Everything in the listing below except the pictures should be reproduced exactly.

#### [Input data]
------------------------------

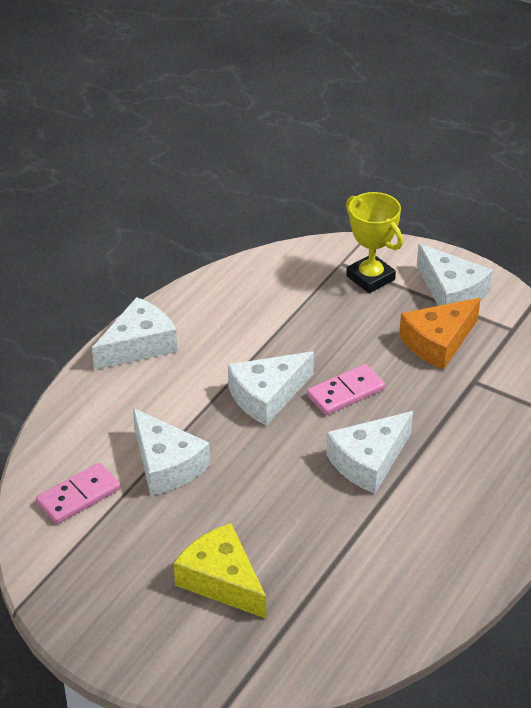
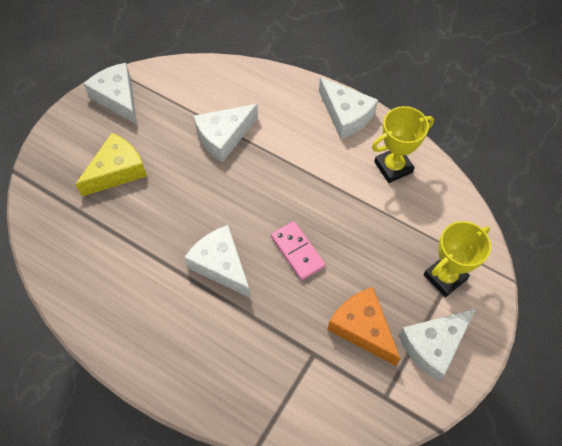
camera: 90 degrees right, 20 degrees up
(78, 496) = (198, 91): pink domino -> none
(223, 308) = (393, 167): none -> yellow trophy
(267, 396) = (293, 197): white cheese -> white cheese (118, 98)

------------------------------

#### [Written reply]
camera: 90 degrees right, 20 degrees up
(78, 496) = (198, 91): pink domino -> none
(223, 308) = (393, 167): none -> yellow trophy
(267, 396) = (293, 197): white cheese -> white cheese (118, 98)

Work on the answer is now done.